(Data for the task)

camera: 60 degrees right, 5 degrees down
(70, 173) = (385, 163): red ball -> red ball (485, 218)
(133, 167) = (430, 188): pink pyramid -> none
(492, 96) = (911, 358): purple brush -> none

(End Data for the task)
(Data for the task)

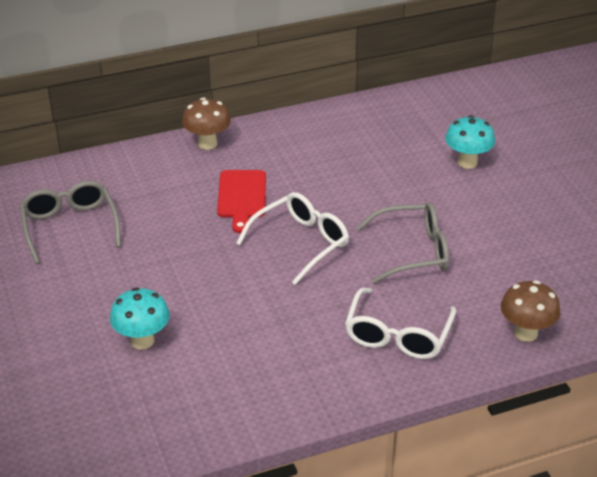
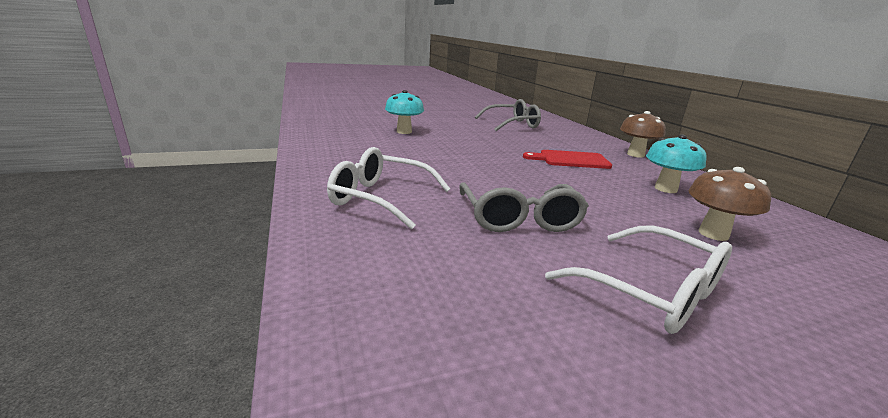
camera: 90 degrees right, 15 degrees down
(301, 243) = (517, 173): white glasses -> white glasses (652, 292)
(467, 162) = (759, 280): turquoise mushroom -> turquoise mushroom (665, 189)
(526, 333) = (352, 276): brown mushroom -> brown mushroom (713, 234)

(End Data for the task)

— Task statement —
Would you copy every line of the entries in which "none" appears?

— Result below —
(133, 167) = (430, 188): pink pyramid -> none
(492, 96) = (911, 358): purple brush -> none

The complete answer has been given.